Line by line, copy out the entries exactly and leave the pictures behind.
[RECORDS FOR THE TASK — start]
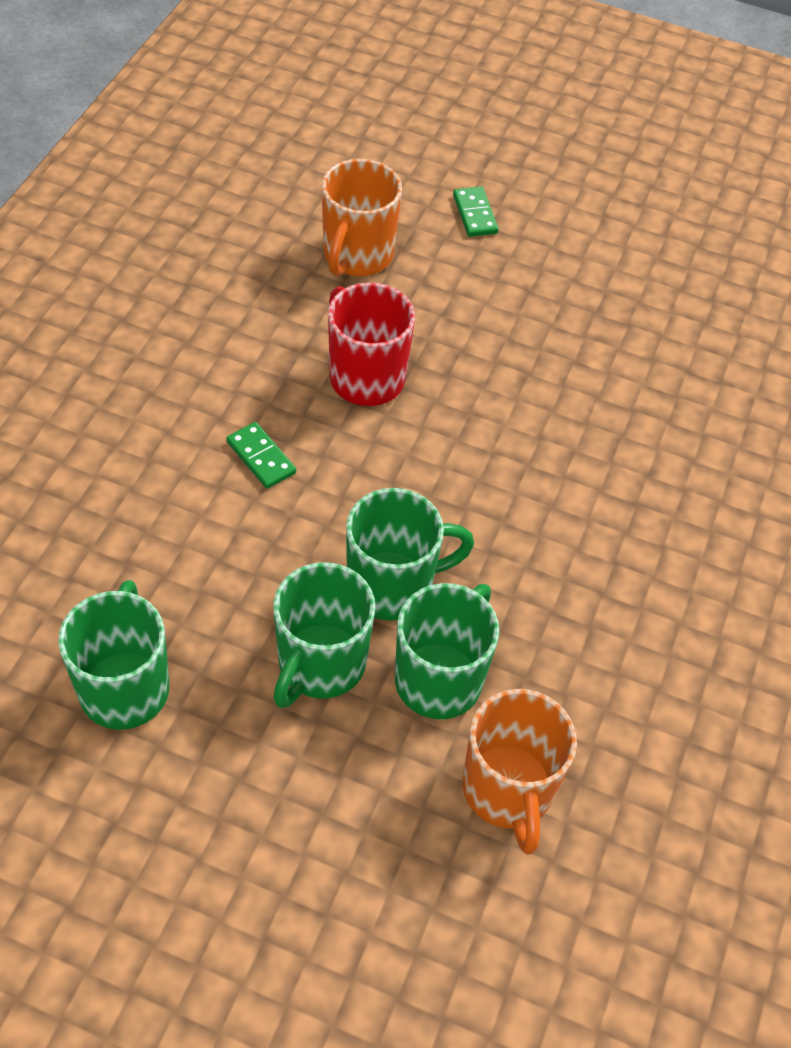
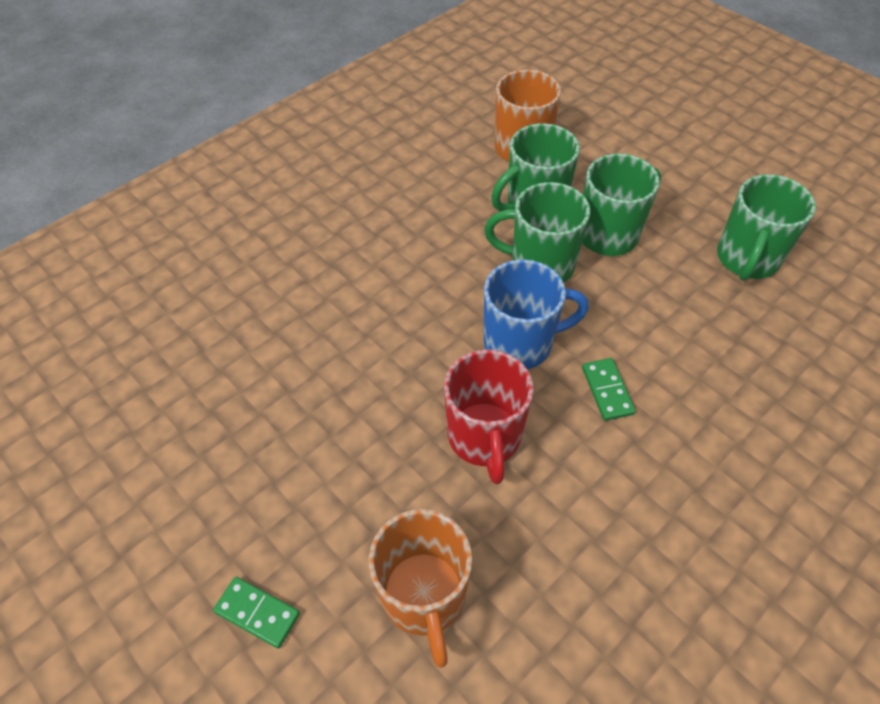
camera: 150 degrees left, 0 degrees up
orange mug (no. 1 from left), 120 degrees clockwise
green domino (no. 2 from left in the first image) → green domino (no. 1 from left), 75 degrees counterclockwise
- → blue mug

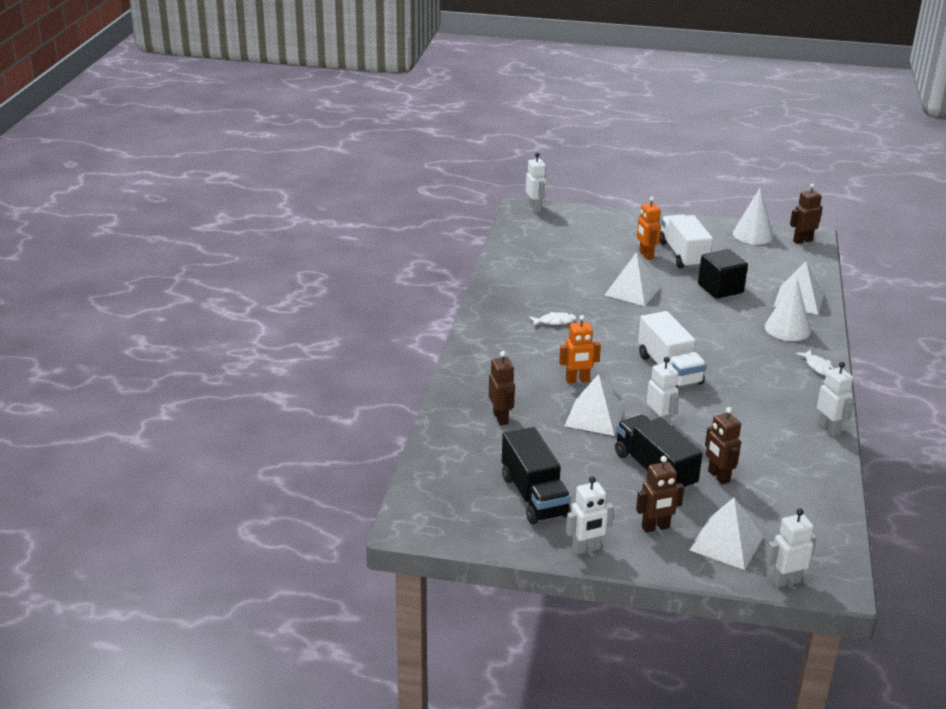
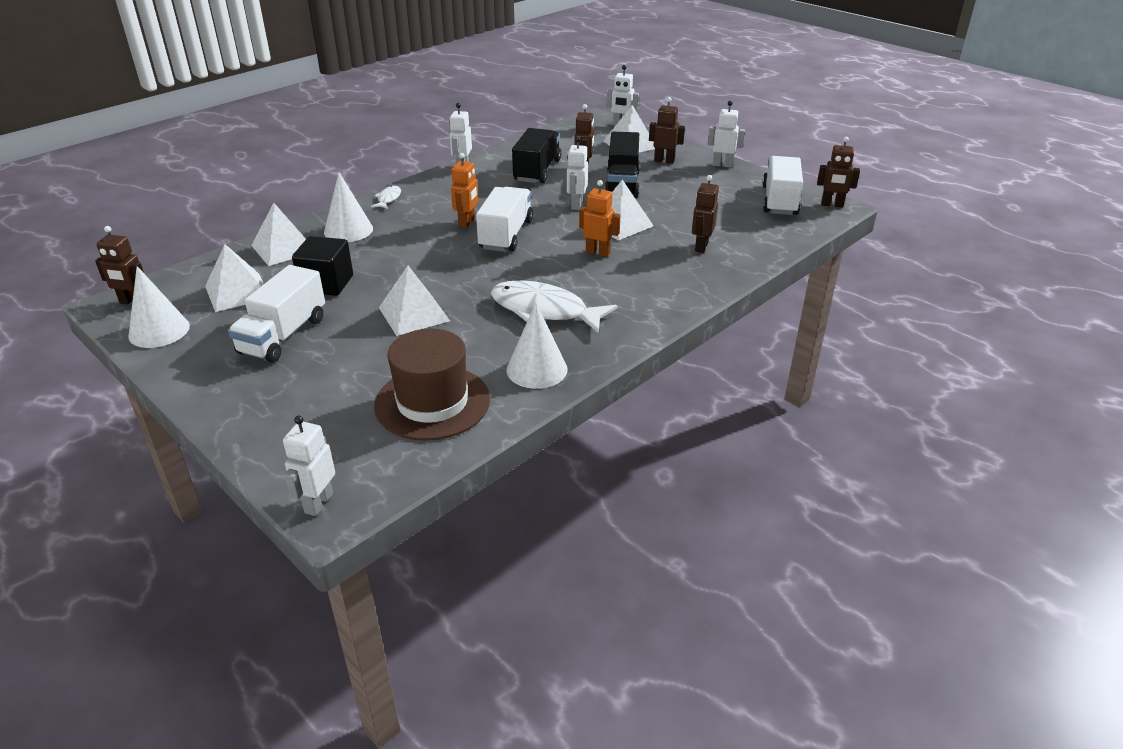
camera: 145 degrees left, 5 degrees up
black truck (no. 1 from left), shifted
white fish (no. 1 from left in the first image) → white fish (no. 2 from left), x2.23
orange robot (no. 2 from left in the first image) → orange robot (no. 1 from left), shifted
- → white pyramid (no. 1 from left)
- → brown hat
- → white cone (no. 3 from left)
- → white truck (no. 3 from left)
- → brown robot (no. 5 from left)

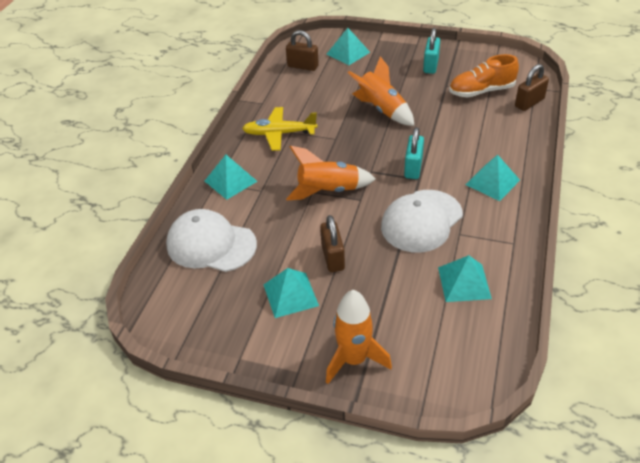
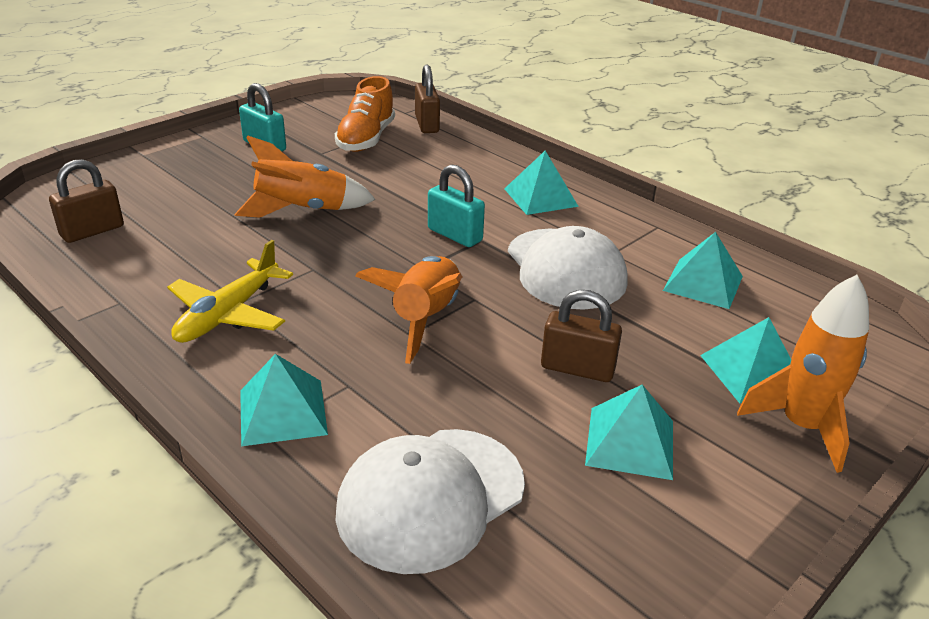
camera: 65 degrees left, 10 degrees down
turquoise pyramid (no. 3 from left in the first image) → turquoise pyramid (no. 5 from left), shifted

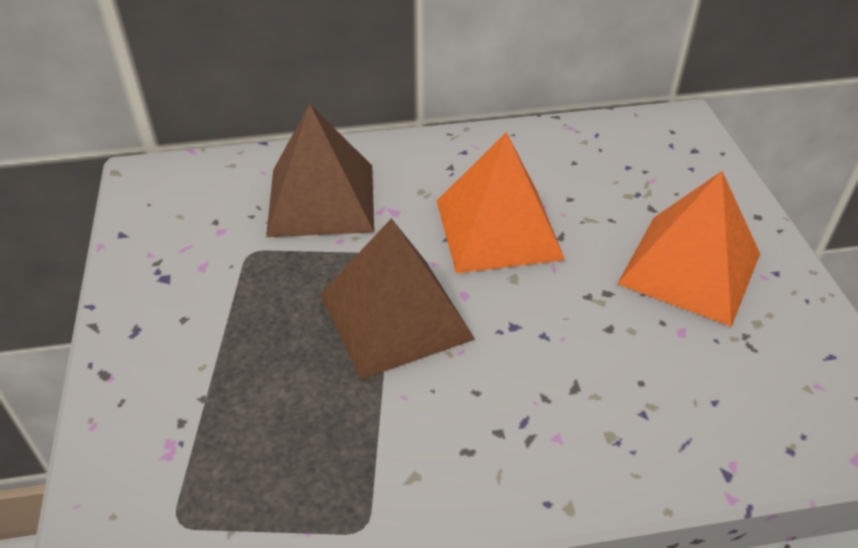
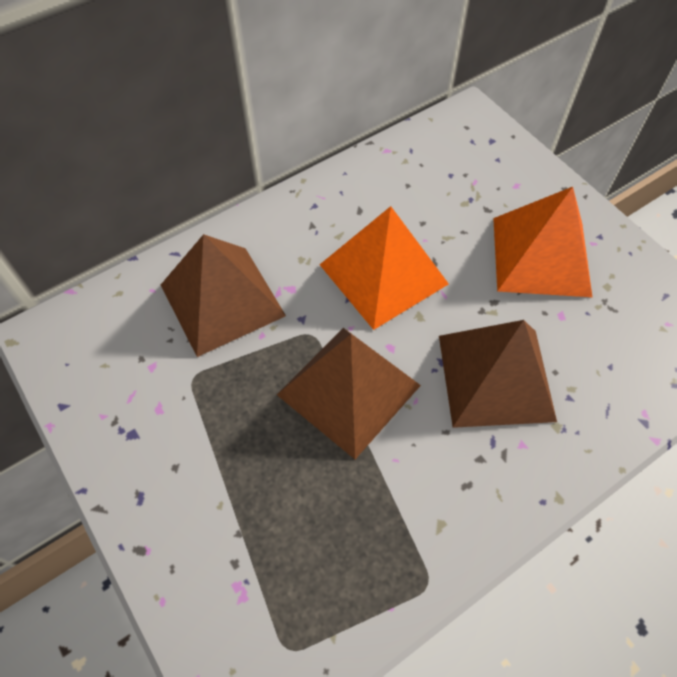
camera: 25 degrees left, 15 degrees up
- → brown pyramid (no. 3 from left)

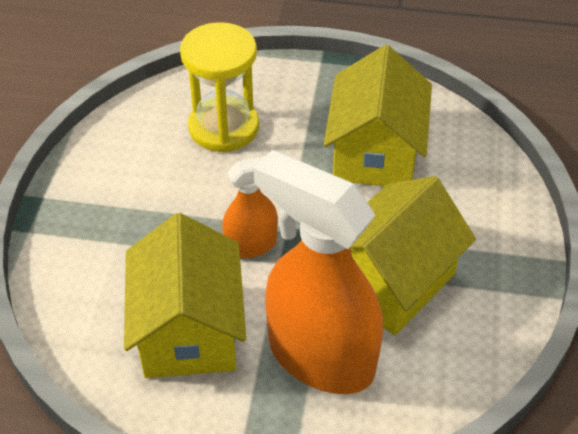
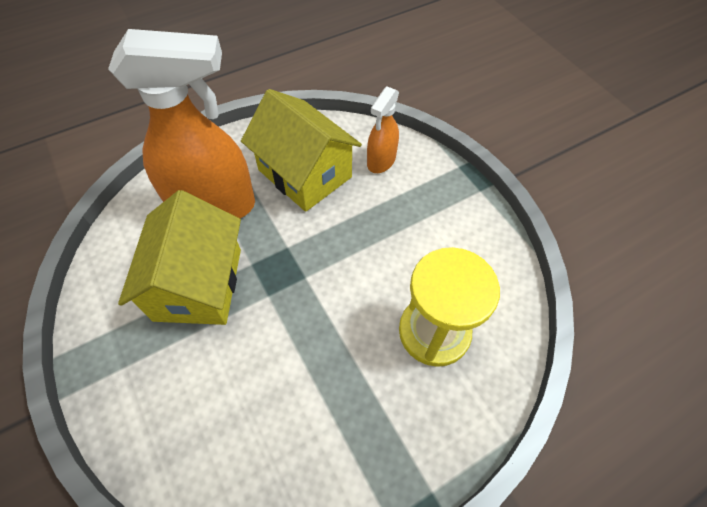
camera: 140 degrees right, 10 degrees up
orange spray bottle (no. 1 from left in the first image) → orange spray bottle (no. 2 from left), shifted
yellow house (no. 2 from left) → -

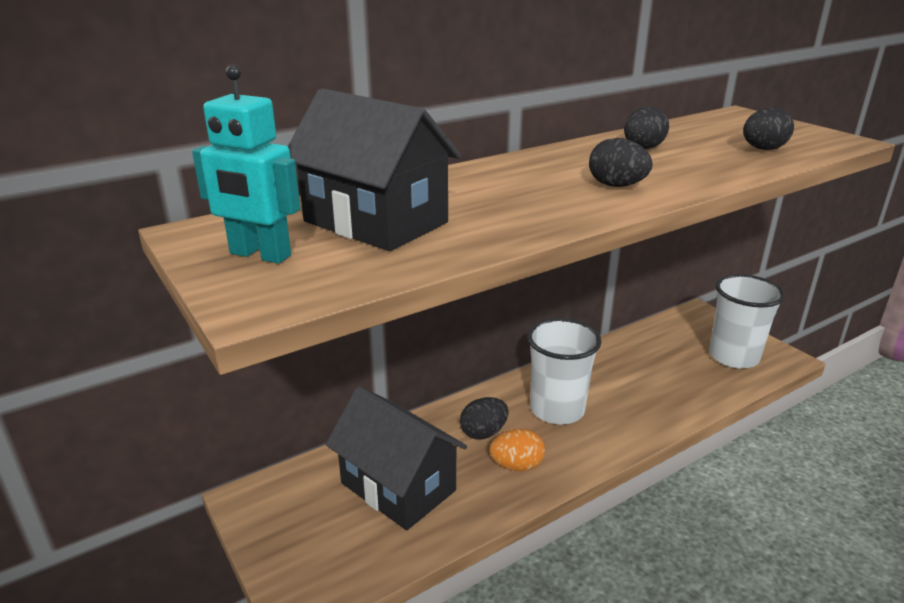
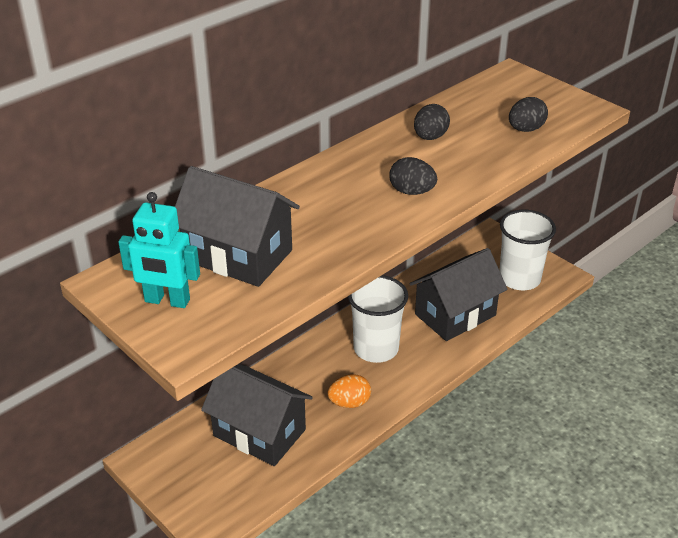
camera: 10 degrees left, 10 degrees up
black egg (no. 1 from left) → -
- → black house (no. 3 from left)

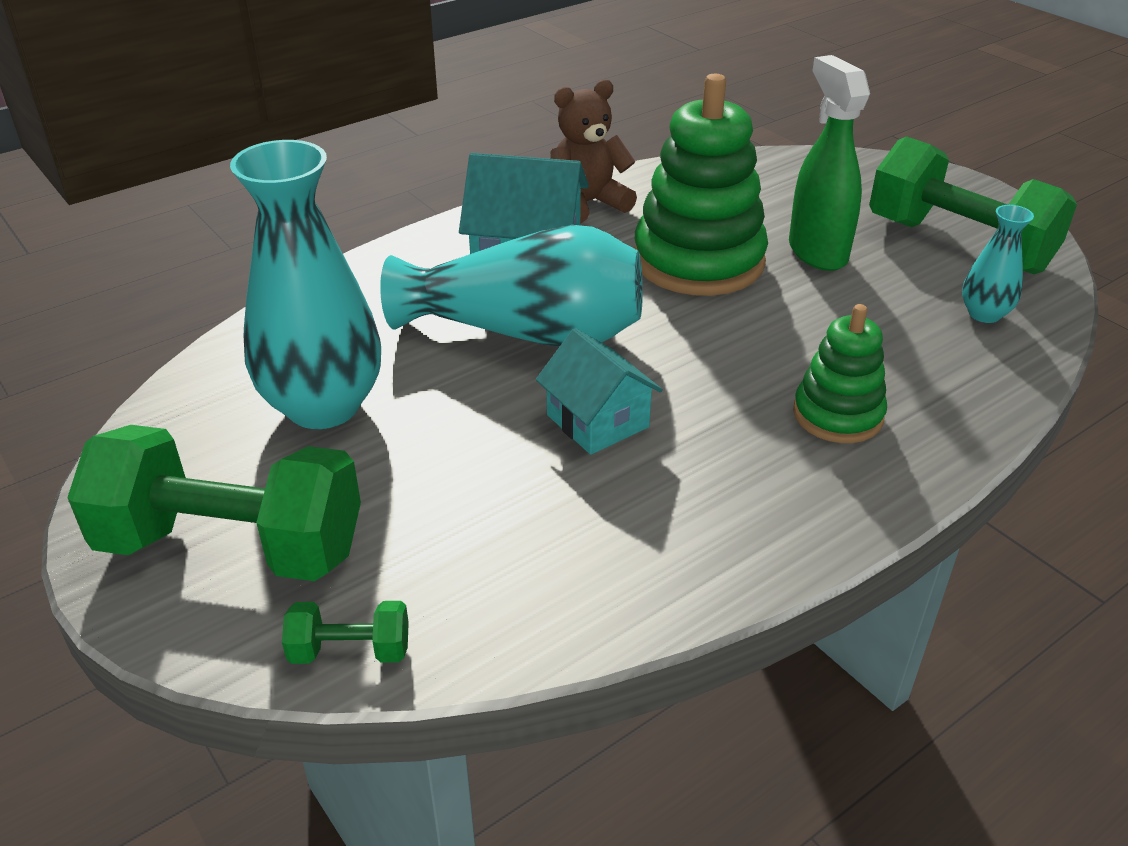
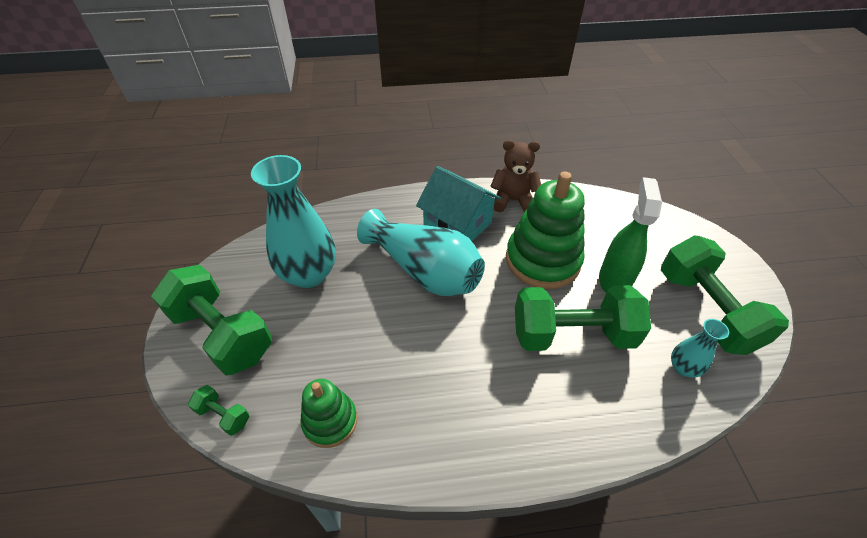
camera: 30 degrees right, 10 degrees up
turquoise house (no. 2 from left) → -
green stacking toy (no. 2 from left in the first image) → green stacking toy (no. 1 from left), shifted
- → green dumbbell (no. 3 from left)

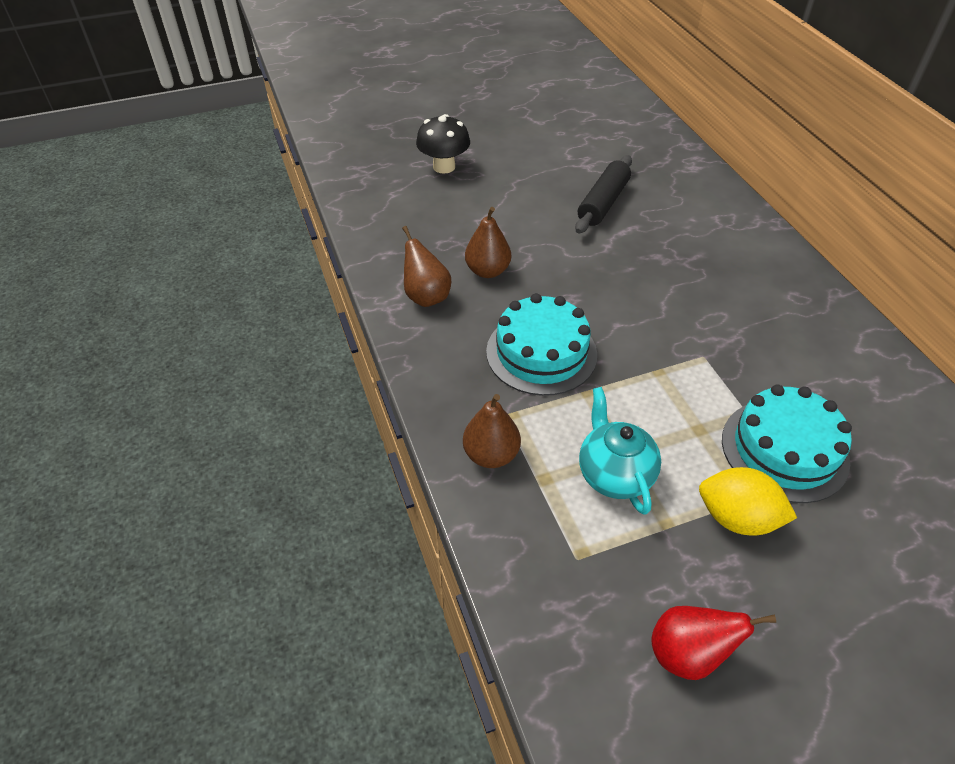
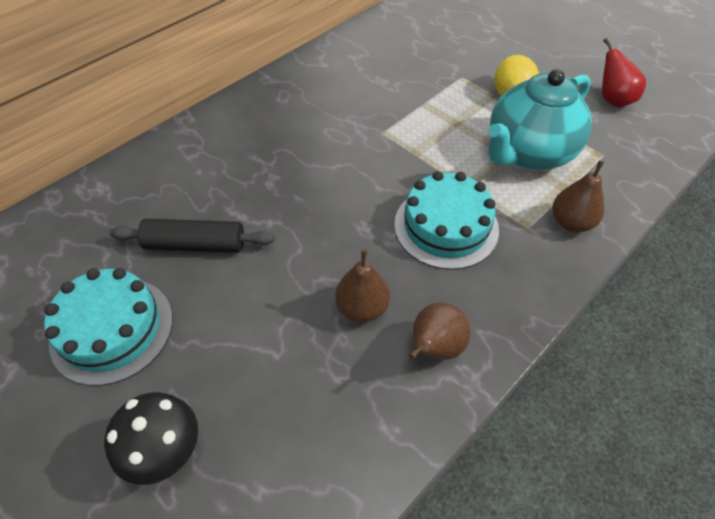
camera: 115 degrees left, 5 degrees up
turquoise teapot, x1.60
turquoise cake (no. 2 from left in the first image) → turquoise cake (no. 1 from left), shifted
[RECORDS FOR THE TASK — finish]
ANSWER SPACE:
camera: 150 degrees left, 0 degrees up
orange mug (no. 1 from left), 120 degrees clockwise
green domino (no. 2 from left in the first image) → green domino (no. 1 from left), 75 degrees counterclockwise
- → blue mug

camera: 145 degrees left, 5 degrees up
black truck (no. 1 from left), shifted
white fish (no. 1 from left in the first image) → white fish (no. 2 from left), x2.23
orange robot (no. 2 from left in the first image) → orange robot (no. 1 from left), shifted
- → white pyramid (no. 1 from left)
- → brown hat
- → white cone (no. 3 from left)
- → white truck (no. 3 from left)
- → brown robot (no. 5 from left)

camera: 65 degrees left, 10 degrees down
turquoise pyramid (no. 3 from left in the first image) → turquoise pyramid (no. 5 from left), shifted

camera: 25 degrees left, 15 degrees up
- → brown pyramid (no. 3 from left)

camera: 140 degrees right, 10 degrees up
orange spray bottle (no. 1 from left in the first image) → orange spray bottle (no. 2 from left), shifted
yellow house (no. 2 from left) → -

camera: 10 degrees left, 10 degrees up
black egg (no. 1 from left) → -
- → black house (no. 3 from left)

camera: 30 degrees right, 10 degrees up
turquoise house (no. 2 from left) → -
green stacking toy (no. 2 from left in the first image) → green stacking toy (no. 1 from left), shifted
- → green dumbbell (no. 3 from left)

camera: 115 degrees left, 5 degrees up
turquoise teapot, x1.60
turquoise cake (no. 2 from left in the first image) → turquoise cake (no. 1 from left), shifted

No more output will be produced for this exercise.